• What you are asked to do:
Please output the lines from the one with "yellow rolling pin: 3 -> 4" through the end of the data exactly as written, omitting all pictures.

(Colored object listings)
.....

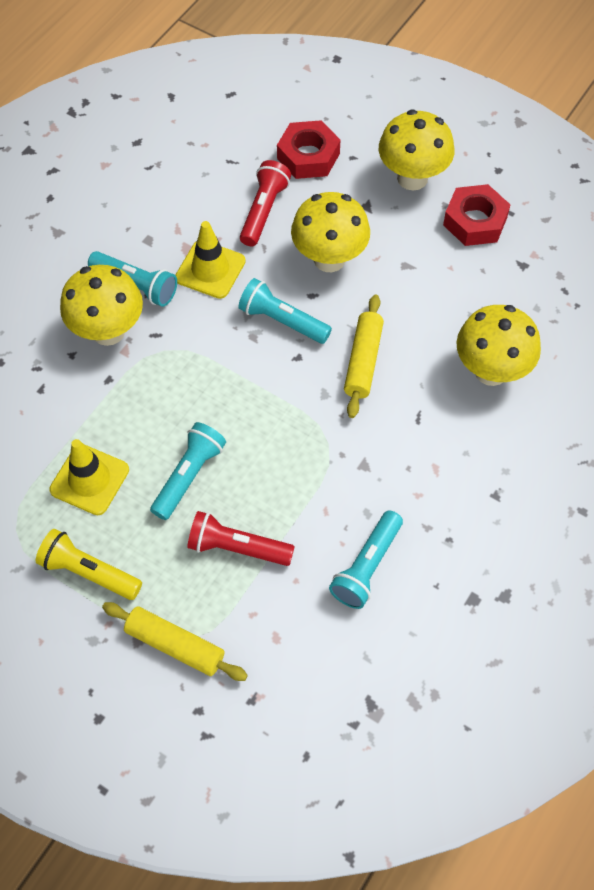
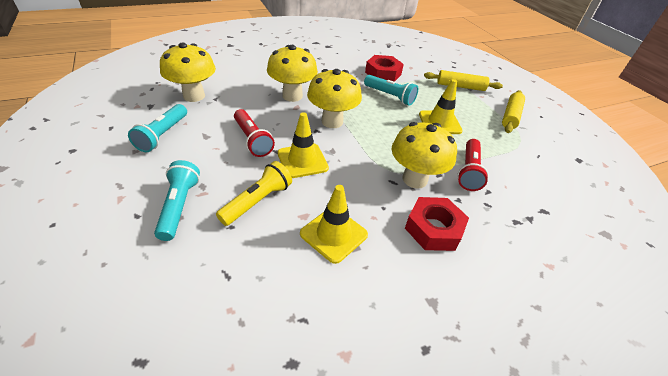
turquoise flashlight: 4 -> 3
yellow traffic cone: 2 -> 3

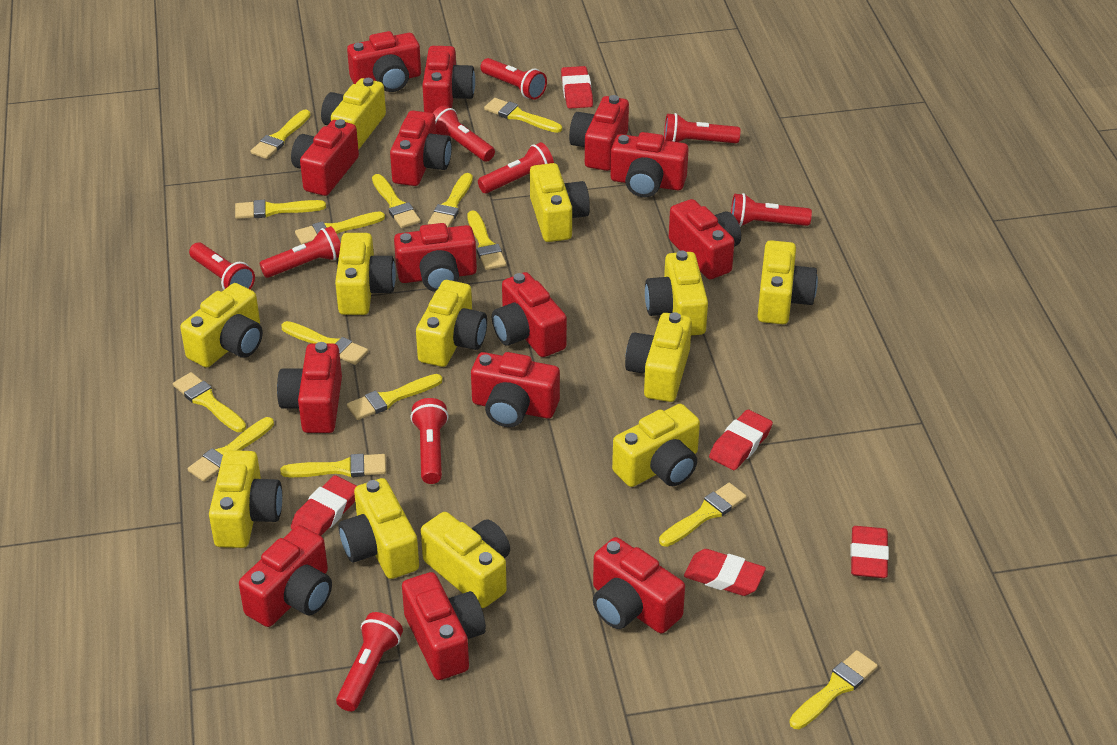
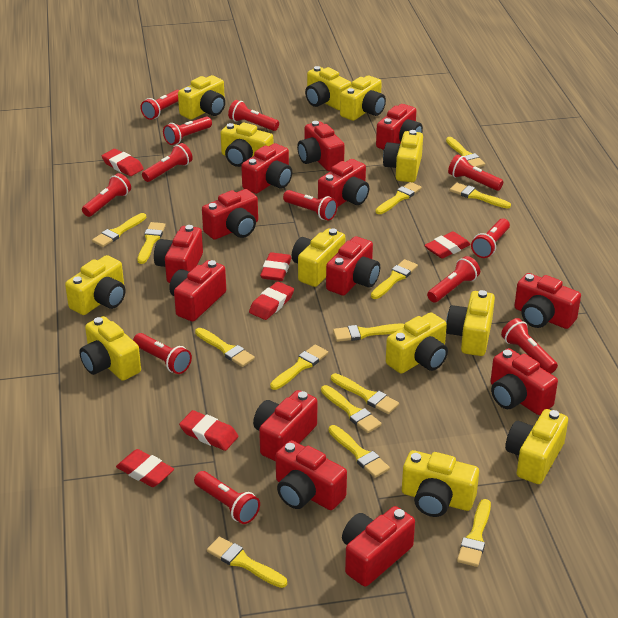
red camera: 14 -> 13
red eraser: 5 -> 6
red flashlight: 9 -> 12

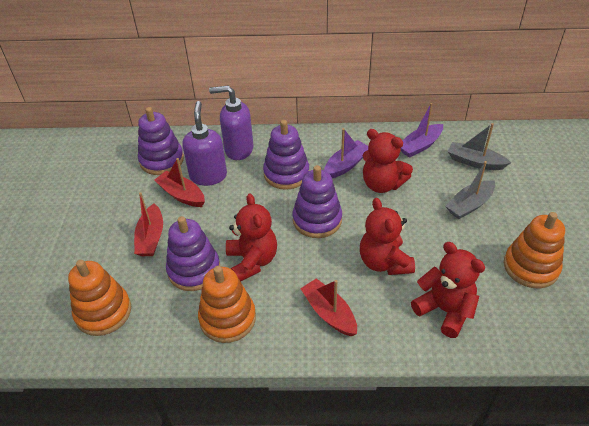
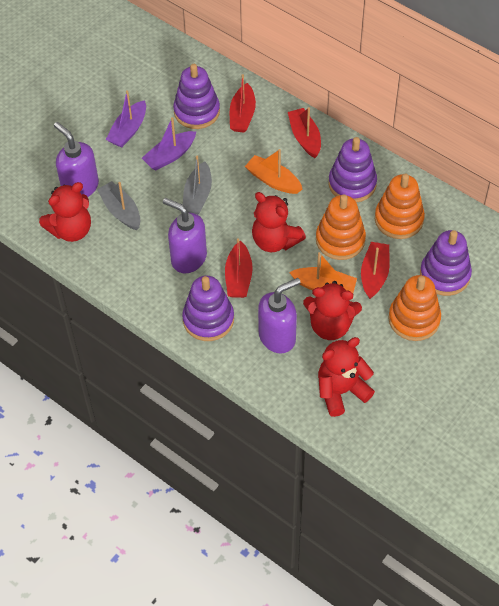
orange boat: 0 -> 2
purple soap dispenser: 2 -> 3
red boat: 3 -> 4

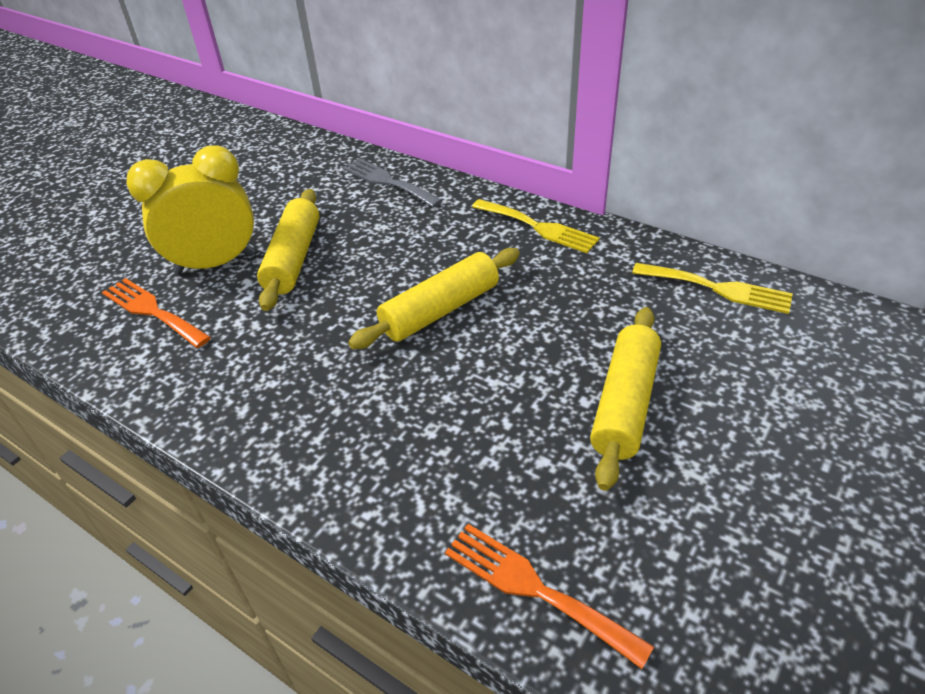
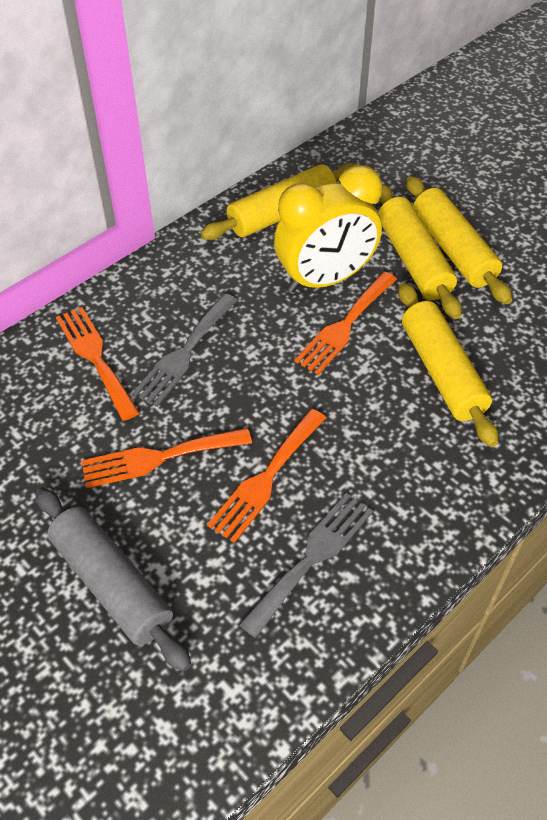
grey fork: 1 -> 2
grey rolling pin: 0 -> 1
orange fork: 2 -> 4
yellow fork: 2 -> 0
yellow rolling pin: 3 -> 4

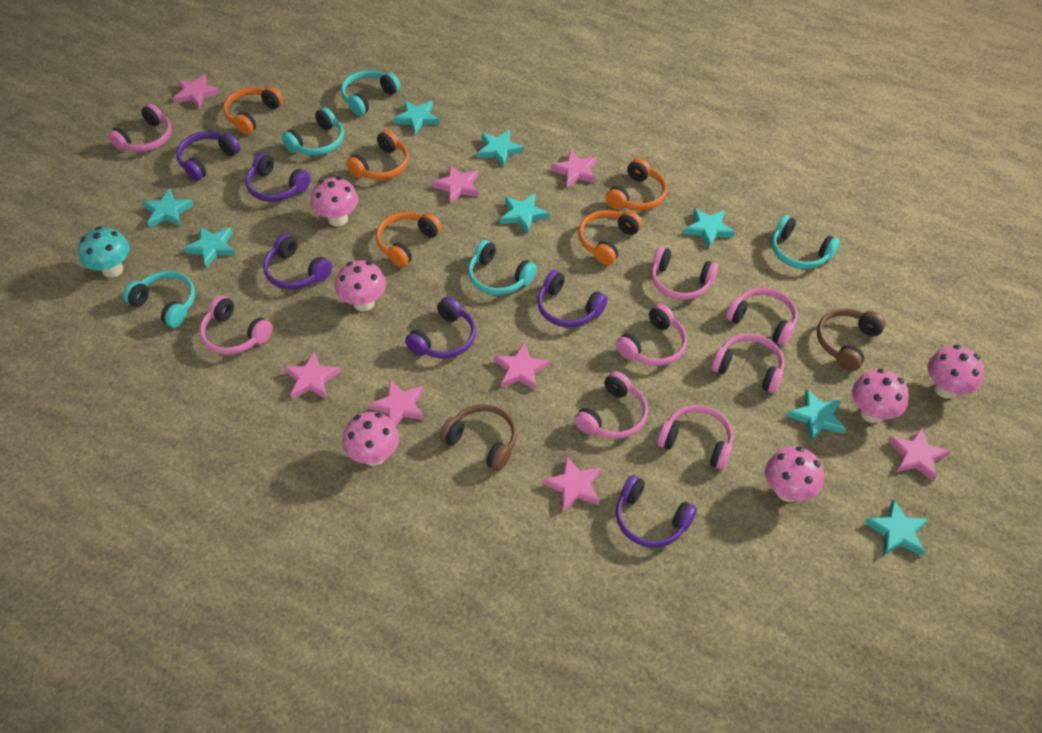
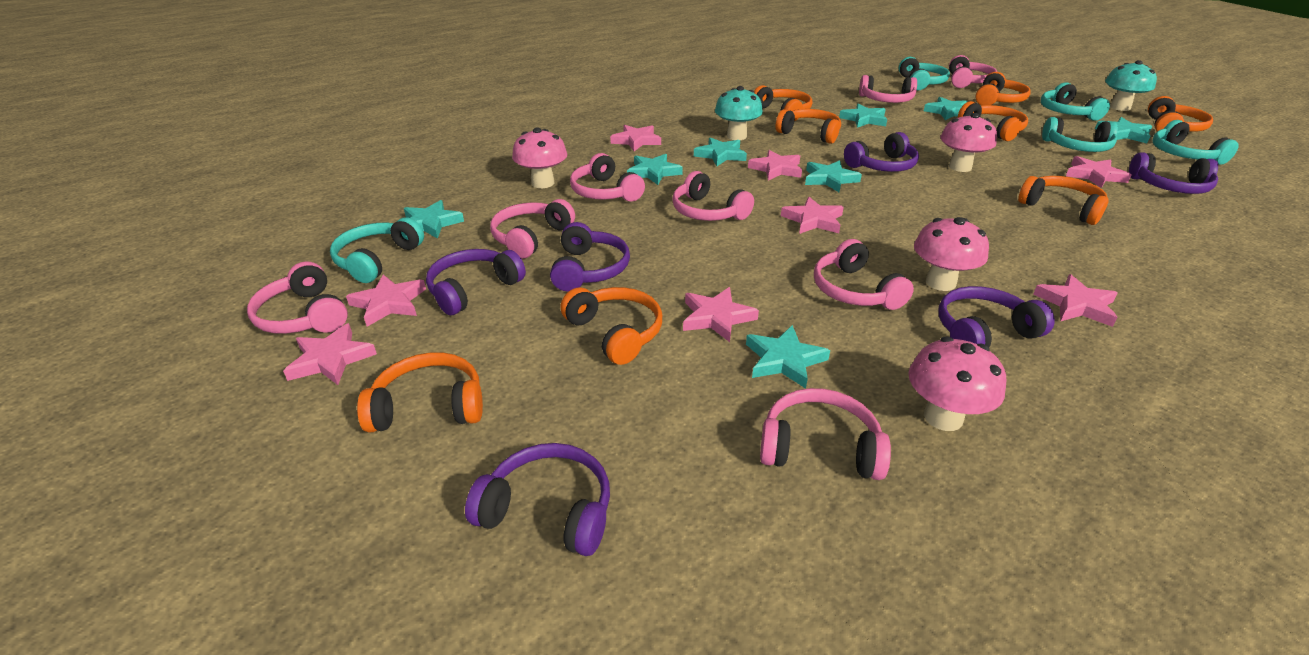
brown headphones: 2 -> 0
orange headphones: 5 -> 8
pink mushroom: 6 -> 4
turquoise mushroom: 1 -> 2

.....

• Expected output:
yellow rolling pin: 3 -> 4

brown headphones: 2 -> 0
orange headphones: 5 -> 8
pink mushroom: 6 -> 4
turquoise mushroom: 1 -> 2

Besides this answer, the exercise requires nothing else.